YOUR GOAL: Report how many lines in the data below contain the string "tuplet", treating uppercase and lowercase letters as different. Give only the number.

────────────────────

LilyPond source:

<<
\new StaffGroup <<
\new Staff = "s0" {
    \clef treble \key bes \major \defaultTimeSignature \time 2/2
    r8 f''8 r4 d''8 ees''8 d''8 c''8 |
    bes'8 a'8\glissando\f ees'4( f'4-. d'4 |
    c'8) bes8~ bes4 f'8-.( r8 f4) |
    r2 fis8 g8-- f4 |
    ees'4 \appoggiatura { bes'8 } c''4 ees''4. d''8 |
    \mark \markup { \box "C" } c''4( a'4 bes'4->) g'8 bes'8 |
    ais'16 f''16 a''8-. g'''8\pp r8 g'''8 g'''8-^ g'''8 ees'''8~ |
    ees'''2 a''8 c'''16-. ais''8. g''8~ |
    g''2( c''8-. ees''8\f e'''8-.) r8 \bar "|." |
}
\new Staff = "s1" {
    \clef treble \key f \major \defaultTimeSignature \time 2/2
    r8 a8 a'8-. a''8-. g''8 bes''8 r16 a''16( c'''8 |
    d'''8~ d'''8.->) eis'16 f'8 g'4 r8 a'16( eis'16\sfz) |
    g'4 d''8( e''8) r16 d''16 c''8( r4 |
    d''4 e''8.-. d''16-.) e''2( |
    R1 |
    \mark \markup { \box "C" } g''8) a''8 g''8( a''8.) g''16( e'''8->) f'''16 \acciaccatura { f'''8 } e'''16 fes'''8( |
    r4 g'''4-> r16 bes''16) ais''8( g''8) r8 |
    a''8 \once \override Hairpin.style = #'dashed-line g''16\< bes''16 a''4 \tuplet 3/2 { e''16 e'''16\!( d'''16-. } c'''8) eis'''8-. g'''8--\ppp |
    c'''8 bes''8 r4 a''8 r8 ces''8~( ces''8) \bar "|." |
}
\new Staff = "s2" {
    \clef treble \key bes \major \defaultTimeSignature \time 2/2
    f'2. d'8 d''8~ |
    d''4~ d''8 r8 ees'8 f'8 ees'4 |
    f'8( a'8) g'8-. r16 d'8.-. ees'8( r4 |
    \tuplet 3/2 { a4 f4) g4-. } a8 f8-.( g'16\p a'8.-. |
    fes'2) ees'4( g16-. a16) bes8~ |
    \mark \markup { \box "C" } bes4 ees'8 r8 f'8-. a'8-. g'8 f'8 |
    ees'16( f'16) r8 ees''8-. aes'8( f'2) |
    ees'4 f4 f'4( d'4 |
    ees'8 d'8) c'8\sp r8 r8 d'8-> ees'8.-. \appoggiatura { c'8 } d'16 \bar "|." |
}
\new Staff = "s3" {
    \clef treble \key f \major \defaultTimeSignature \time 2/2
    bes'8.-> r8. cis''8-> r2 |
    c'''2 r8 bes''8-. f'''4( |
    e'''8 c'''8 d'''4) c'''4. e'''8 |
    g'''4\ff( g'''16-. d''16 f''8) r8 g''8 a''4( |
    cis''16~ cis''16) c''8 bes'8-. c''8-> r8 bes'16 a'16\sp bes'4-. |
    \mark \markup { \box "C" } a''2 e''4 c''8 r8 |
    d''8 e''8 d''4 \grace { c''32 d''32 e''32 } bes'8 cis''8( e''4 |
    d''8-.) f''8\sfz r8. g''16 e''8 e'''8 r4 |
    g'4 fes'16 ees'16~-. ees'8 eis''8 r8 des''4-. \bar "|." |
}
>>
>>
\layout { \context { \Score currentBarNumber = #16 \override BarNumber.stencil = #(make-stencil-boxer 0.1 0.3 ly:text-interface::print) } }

────────────────────

WRITTEN REPLY: 2